## EXERCISE DETAILS
The records must be retyped exactly, with no pictures included.

## RECORDS SUPPLIED
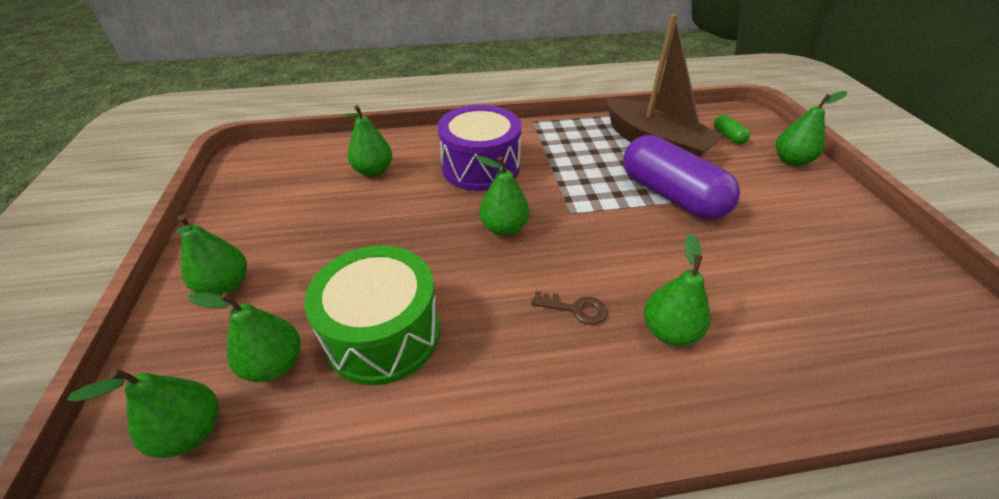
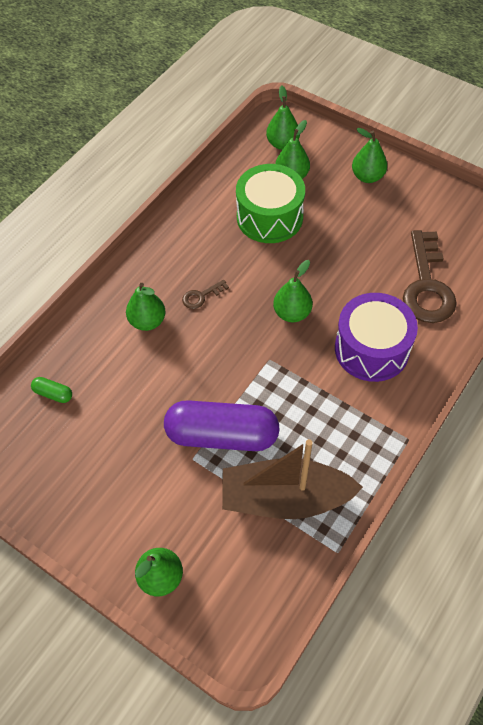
camera: 135 degrees right, 15 degrees up
(373, 171) = (427, 285): green pear -> brown key
(728, 136) = (235, 575): green capsule -> green capsule (53, 394)

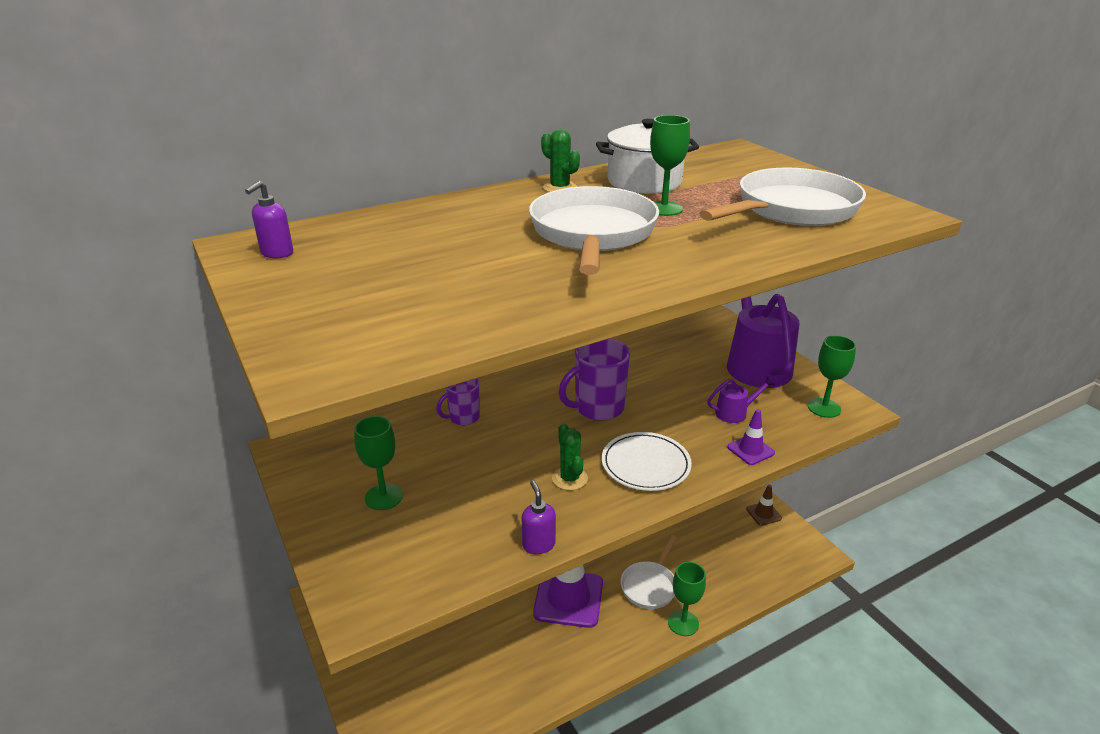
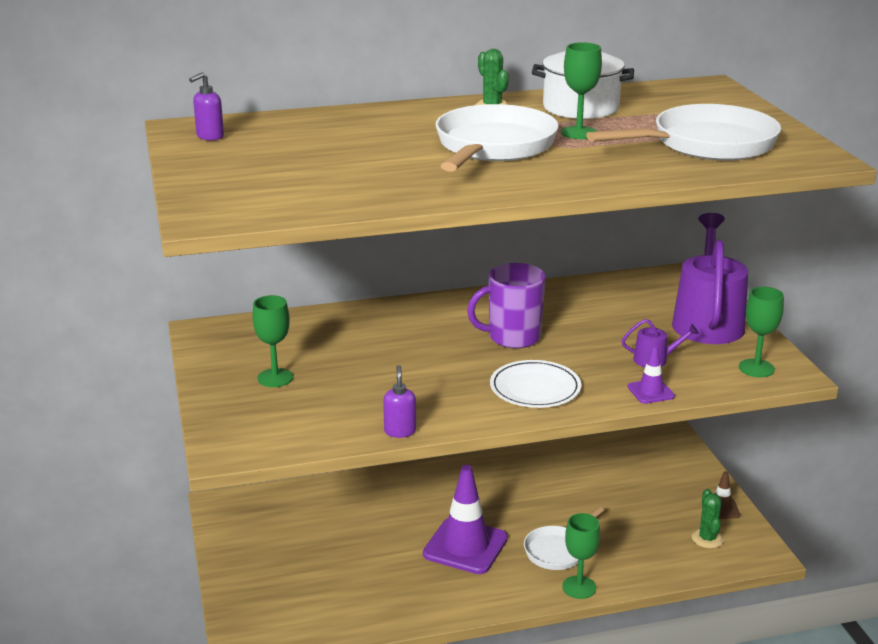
camera: 15 degrees right, 5 degrees down
(463, 417) = (374, 328): purple mug -> none
(569, 478) = (454, 388): green cactus -> green cactus (707, 539)

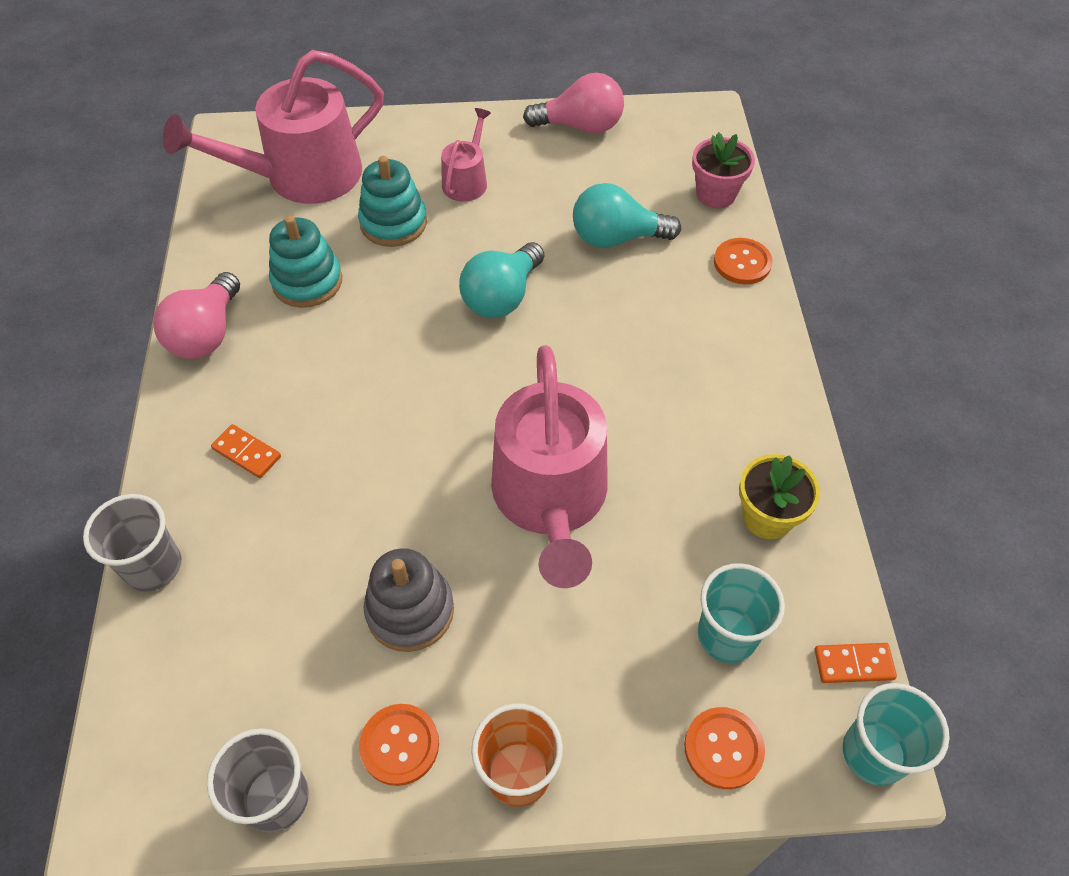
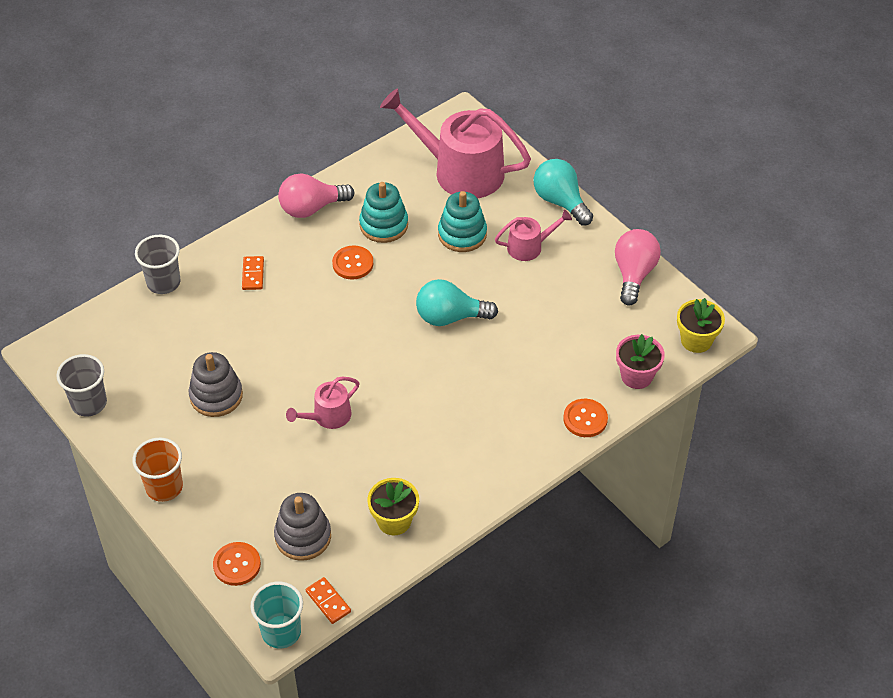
camera: 55 degrees right, 5 degrees down
(399, 745) = (145, 433): orange button -> orange button (353, 263)
(550, 497) = (328, 416): pink watering can -> pink watering can, size x0.48
(580, 126) = (634, 274): pink light bulb -> pink light bulb turned 135 degrees counterclockwise
(616, 238) = (548, 345): turquoise light bulb -> turquoise light bulb (560, 201)
(705, 129) = (696, 340): none -> yellow flower pot
(727, 635) = (303, 536): turquoise cup -> grey stacking toy

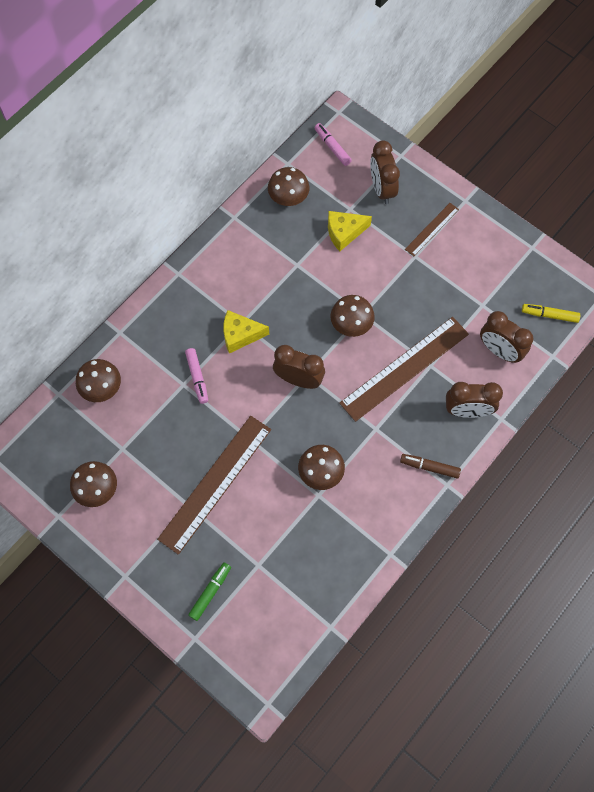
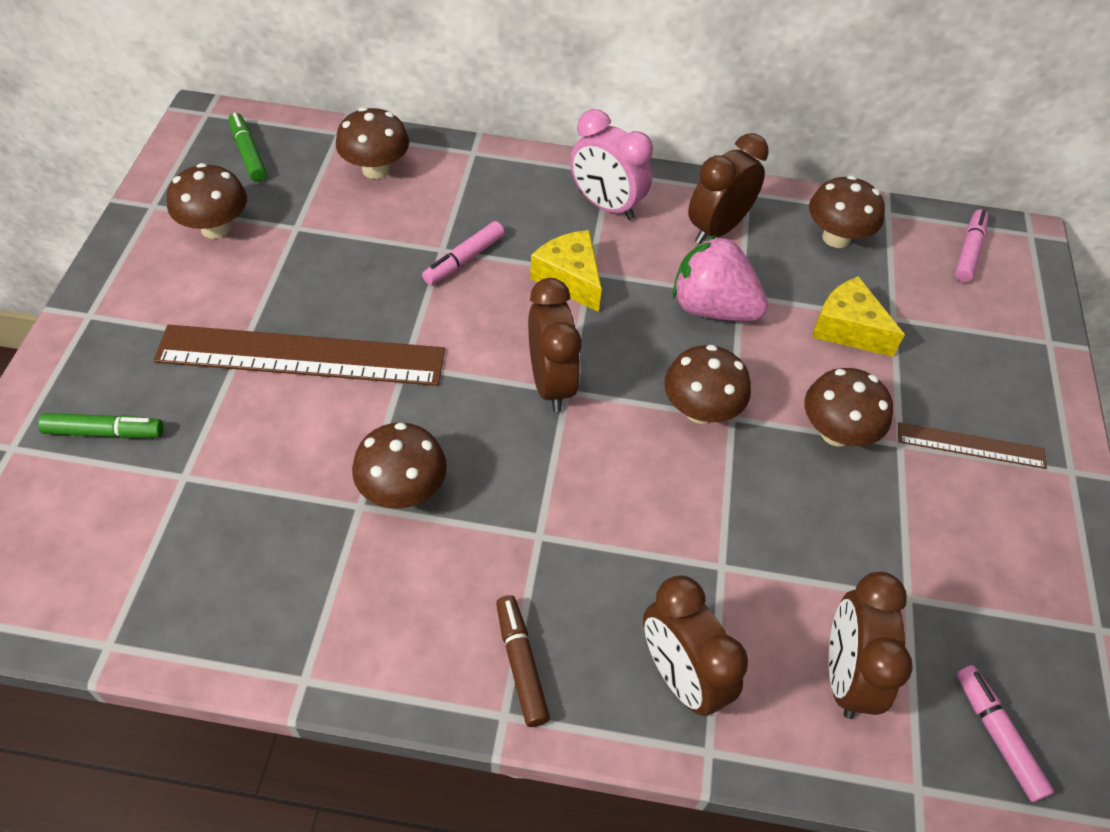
camera: 55 degrees right, 15 degrees down
(46, 449) = (248, 153): none -> green marker
(201, 289) = (606, 205): none -> pink clock
(297, 282) = (712, 308): none -> pink strawberry
(382, 189) = (968, 343): brown clock -> brown clock (717, 228)
(395, 277) = (836, 432): none -> brown mushroom
(404, 368) = (684, 527): brown ruler -> none
(549, 315) = (997, 735): yellow marker -> pink marker

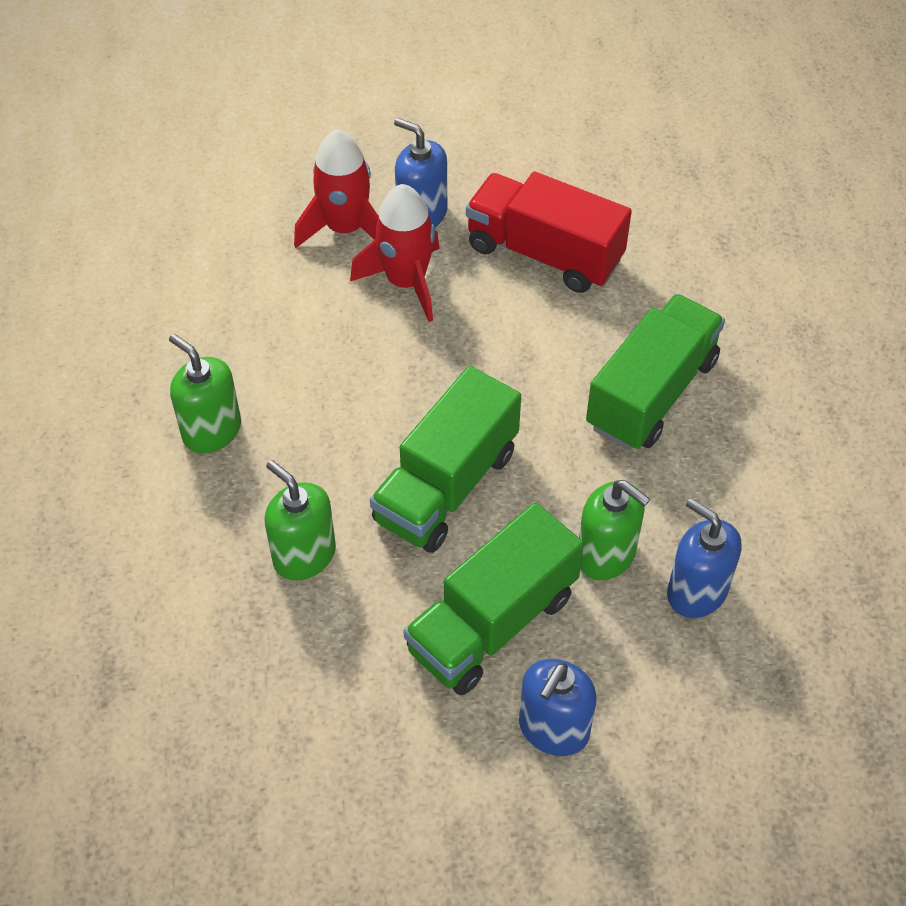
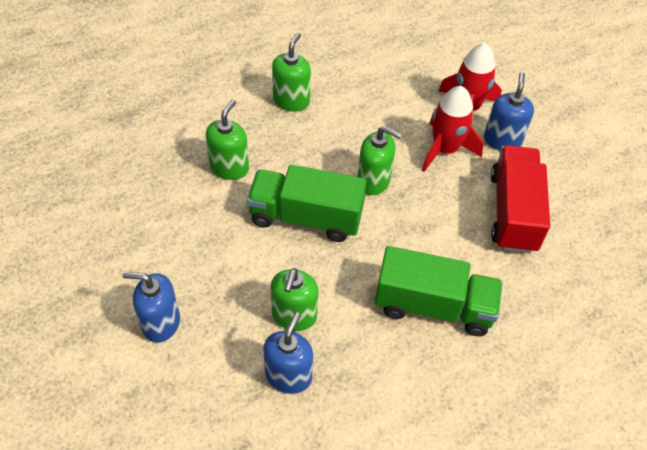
camera: 65 degrees right, 0 degrees up
(420, 383) = (373, 181): none -> green soap dispenser
(492, 623) = (221, 270): green truck -> none

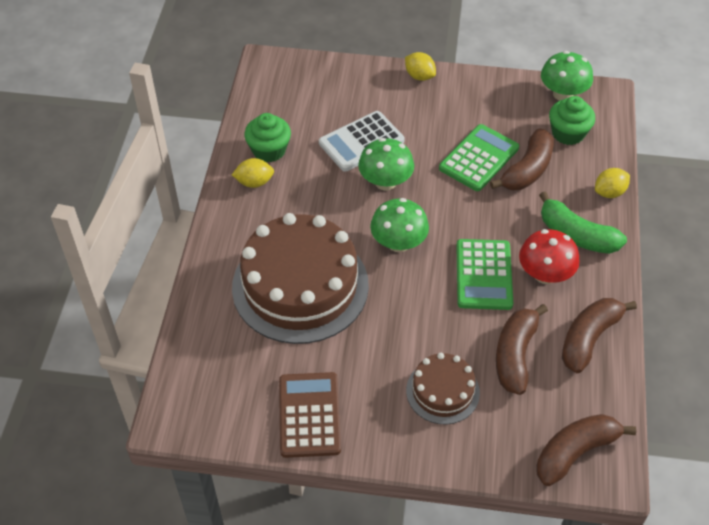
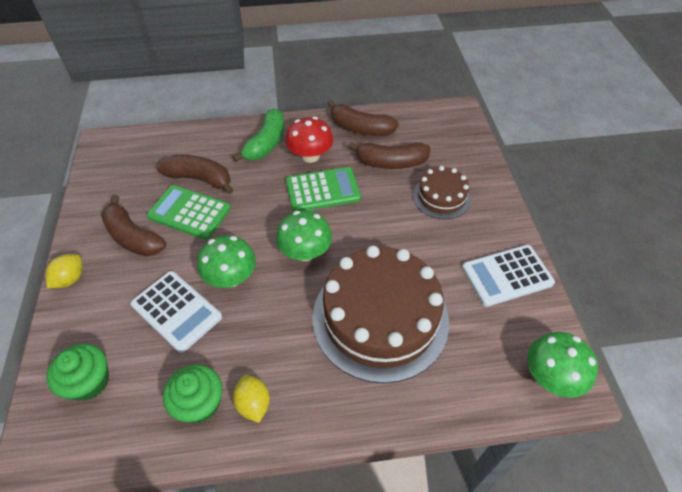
camera: 105 degrees left, 0 degrees up
(309, 415) = (507, 276): brown calculator -> white calculator
(563, 94) = (100, 167): green mushroom -> green mushroom (551, 377)
(568, 133) = (152, 159): green cupcake -> green cupcake (89, 382)
(575, 452) = (452, 126): brown banana -> brown banana (133, 237)
(609, 192) = (217, 130): yellow lemon -> none

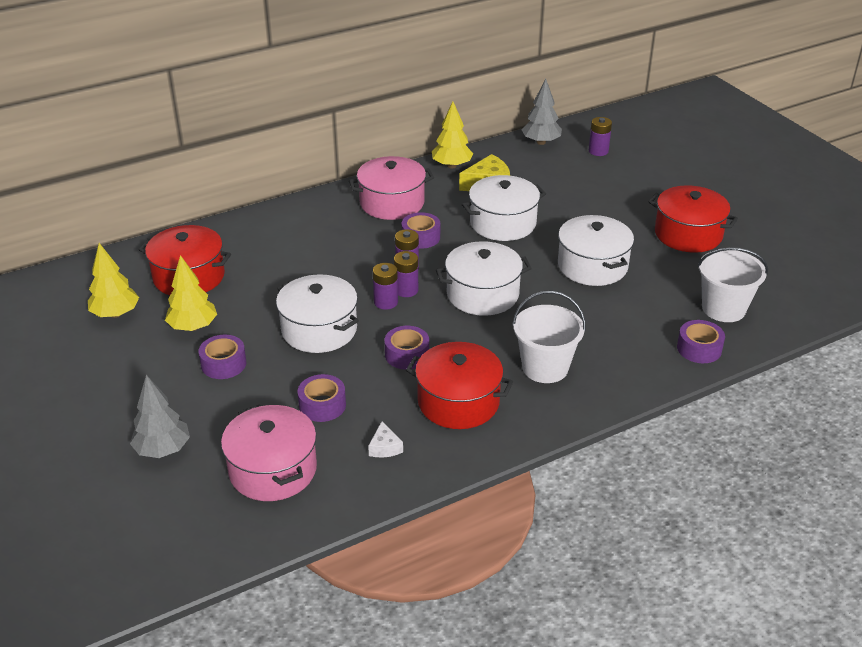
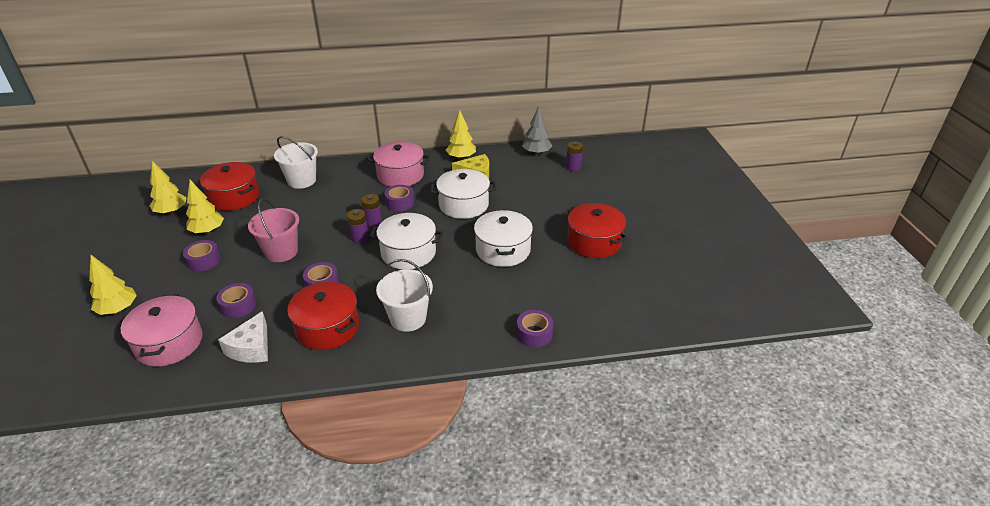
camera: 20 degrees right, 0 degrees up
(162, 449) = (118, 309): grey tree -> yellow tree
(319, 329) = (281, 252): white pot -> pink bucket
(385, 447) = (251, 348): white cheese -> white cheese, size x1.83
(386, 302) = (339, 243): purple battery -> none
(723, 308) = (578, 306): white bucket -> white bucket (302, 181)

## ANSWER SECTION
camera: 135 degrees right, 15 degrees up
(373, 171) = (427, 285): green pear -> brown key
(728, 136) = (235, 575): green capsule -> green capsule (53, 394)

camera: 15 degrees right, 5 degrees down
(463, 417) = (374, 328): purple mug -> none
(569, 478) = (454, 388): green cactus -> green cactus (707, 539)

camera: 55 degrees right, 5 degrees down
(399, 745) = (145, 433): orange button -> orange button (353, 263)
(550, 497) = (328, 416): pink watering can -> pink watering can, size x0.48
(580, 126) = (634, 274): pink light bulb -> pink light bulb turned 135 degrees counterclockwise
(616, 238) = (548, 345): turquoise light bulb -> turquoise light bulb (560, 201)
(705, 129) = (696, 340): none -> yellow flower pot
(727, 635) = (303, 536): turquoise cup -> grey stacking toy

camera: 55 degrees right, 15 degrees down
(46, 449) = (248, 153): none -> green marker
(201, 289) = (606, 205): none -> pink clock
(297, 282) = (712, 308): none -> pink strawberry
(382, 189) = (968, 343): brown clock -> brown clock (717, 228)
(395, 277) = (836, 432): none -> brown mushroom
(404, 368) = (684, 527): brown ruler -> none
(549, 315) = (997, 735): yellow marker -> pink marker

camera: 65 degrees right, 0 degrees up
(420, 383) = (373, 181): none -> green soap dispenser
(492, 623) = (221, 270): green truck -> none

camera: 105 degrees left, 0 degrees up
(309, 415) = (507, 276): brown calculator -> white calculator
(563, 94) = (100, 167): green mushroom -> green mushroom (551, 377)
(568, 133) = (152, 159): green cupcake -> green cupcake (89, 382)
(575, 452) = (452, 126): brown banana -> brown banana (133, 237)
(609, 192) = (217, 130): yellow lemon -> none

camera: 20 degrees right, 0 degrees up
(162, 449) = (118, 309): grey tree -> yellow tree
(319, 329) = (281, 252): white pot -> pink bucket
(385, 447) = (251, 348): white cheese -> white cheese, size x1.83
(386, 302) = (339, 243): purple battery -> none
(723, 308) = (578, 306): white bucket -> white bucket (302, 181)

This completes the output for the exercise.